* Action item: Provide only the number of lines below that hold "VREF".

Before-and-after change data
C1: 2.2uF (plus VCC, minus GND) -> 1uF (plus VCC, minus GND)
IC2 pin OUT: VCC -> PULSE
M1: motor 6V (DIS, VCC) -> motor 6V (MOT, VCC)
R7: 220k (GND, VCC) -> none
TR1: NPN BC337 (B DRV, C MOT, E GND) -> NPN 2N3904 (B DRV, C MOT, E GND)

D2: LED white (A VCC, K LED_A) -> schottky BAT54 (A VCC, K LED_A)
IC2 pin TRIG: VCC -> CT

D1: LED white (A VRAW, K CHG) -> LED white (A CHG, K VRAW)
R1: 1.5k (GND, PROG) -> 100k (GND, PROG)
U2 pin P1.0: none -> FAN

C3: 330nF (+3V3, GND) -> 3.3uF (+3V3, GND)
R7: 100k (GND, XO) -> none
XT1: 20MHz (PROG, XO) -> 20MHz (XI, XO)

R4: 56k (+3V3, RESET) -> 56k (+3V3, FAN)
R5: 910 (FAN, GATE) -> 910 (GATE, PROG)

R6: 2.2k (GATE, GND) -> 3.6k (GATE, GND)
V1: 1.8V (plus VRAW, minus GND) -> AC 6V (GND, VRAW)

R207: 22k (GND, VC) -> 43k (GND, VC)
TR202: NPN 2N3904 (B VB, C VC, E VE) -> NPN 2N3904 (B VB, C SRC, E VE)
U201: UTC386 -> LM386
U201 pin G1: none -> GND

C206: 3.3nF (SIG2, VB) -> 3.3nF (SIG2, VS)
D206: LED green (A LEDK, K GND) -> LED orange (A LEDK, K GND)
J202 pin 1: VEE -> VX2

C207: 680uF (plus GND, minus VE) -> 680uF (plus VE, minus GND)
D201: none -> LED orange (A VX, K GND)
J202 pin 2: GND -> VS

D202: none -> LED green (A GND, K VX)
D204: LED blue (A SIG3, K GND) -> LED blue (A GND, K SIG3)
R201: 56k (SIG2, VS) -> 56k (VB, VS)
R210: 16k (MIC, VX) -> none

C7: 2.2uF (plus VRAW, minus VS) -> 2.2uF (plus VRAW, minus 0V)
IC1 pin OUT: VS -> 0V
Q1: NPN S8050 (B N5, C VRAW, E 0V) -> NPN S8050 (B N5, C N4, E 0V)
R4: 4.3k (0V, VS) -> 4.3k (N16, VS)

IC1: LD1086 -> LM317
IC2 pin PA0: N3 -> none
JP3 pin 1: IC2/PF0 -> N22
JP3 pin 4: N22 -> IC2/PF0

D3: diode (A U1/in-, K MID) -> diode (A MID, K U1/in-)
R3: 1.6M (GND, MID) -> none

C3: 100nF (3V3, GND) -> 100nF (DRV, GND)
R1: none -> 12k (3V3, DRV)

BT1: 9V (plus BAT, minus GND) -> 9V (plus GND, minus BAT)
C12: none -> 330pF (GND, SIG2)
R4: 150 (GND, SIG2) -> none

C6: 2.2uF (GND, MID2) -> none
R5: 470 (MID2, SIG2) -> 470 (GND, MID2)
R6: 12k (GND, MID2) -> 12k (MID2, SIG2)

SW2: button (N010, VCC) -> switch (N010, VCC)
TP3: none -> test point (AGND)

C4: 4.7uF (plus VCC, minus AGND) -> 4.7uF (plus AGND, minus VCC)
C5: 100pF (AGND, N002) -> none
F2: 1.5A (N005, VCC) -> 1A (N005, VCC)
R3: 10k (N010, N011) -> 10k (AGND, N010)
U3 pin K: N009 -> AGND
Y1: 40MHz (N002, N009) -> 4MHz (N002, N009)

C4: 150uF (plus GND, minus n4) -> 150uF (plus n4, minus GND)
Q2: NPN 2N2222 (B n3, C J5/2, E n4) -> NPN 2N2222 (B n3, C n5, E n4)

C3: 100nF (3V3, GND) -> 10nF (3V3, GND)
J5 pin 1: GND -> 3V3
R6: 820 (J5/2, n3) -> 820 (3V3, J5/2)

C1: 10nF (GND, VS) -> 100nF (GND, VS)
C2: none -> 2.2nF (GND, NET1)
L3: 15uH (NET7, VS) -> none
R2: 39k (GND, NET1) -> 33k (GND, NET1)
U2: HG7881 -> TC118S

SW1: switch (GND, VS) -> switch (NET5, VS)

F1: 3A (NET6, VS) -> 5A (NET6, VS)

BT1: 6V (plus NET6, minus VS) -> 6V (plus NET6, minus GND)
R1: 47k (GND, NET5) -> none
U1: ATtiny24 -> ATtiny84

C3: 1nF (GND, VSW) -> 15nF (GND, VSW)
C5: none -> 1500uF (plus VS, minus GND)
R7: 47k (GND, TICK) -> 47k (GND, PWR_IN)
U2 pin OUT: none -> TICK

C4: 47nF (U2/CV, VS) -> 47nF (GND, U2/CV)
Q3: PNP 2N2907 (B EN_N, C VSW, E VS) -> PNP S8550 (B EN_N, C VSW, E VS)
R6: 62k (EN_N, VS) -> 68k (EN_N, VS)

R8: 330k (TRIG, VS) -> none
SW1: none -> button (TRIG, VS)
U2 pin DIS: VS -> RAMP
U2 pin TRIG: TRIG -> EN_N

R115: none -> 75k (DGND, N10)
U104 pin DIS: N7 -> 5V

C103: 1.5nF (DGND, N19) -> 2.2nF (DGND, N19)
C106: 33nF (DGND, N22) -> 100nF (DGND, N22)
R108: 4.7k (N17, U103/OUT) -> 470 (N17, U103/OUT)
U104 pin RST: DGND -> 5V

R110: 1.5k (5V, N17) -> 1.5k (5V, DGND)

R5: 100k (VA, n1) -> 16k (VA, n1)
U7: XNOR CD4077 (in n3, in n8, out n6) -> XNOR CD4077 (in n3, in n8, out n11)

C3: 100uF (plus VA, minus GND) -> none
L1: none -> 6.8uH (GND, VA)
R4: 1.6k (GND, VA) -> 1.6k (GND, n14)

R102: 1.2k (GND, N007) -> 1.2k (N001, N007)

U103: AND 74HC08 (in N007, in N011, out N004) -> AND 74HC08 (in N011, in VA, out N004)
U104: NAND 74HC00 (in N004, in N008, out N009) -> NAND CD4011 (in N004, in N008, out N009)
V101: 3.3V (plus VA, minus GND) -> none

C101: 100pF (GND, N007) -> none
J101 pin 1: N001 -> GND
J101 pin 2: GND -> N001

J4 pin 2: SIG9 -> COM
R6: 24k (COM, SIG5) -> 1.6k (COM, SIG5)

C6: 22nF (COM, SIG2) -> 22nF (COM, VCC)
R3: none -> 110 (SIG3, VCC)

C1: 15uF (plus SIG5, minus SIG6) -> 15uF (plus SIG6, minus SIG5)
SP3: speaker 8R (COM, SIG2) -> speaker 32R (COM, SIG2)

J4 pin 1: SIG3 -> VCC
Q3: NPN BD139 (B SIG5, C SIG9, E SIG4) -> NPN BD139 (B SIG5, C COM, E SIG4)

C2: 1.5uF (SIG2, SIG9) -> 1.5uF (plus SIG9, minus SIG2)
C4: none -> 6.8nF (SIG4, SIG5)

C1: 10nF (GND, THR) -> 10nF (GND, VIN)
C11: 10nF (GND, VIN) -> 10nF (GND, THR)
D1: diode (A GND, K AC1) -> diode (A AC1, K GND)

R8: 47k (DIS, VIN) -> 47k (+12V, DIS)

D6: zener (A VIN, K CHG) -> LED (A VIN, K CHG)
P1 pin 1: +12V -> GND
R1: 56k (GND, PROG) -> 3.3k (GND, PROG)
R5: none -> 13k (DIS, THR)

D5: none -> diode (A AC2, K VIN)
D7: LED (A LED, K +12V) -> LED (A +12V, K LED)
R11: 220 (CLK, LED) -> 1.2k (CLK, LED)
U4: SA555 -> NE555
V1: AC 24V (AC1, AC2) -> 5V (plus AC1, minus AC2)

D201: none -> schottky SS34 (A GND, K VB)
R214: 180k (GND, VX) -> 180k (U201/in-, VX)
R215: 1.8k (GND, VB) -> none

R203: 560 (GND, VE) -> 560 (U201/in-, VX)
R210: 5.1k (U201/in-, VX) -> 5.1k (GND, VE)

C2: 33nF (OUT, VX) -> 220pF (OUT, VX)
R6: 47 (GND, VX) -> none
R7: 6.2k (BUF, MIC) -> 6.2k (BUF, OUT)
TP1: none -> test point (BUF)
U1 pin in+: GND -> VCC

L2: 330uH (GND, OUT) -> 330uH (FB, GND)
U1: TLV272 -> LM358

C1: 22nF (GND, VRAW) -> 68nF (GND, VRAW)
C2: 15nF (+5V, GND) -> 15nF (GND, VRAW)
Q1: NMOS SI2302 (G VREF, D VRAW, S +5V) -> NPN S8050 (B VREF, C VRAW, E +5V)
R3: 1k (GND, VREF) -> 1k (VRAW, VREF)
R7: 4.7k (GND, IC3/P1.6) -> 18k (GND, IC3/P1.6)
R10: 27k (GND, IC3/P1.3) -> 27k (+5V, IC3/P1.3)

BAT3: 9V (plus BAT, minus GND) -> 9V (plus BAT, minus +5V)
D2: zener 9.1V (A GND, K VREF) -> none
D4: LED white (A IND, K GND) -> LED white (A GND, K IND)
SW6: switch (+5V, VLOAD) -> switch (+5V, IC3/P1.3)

* Solution for this problem: 3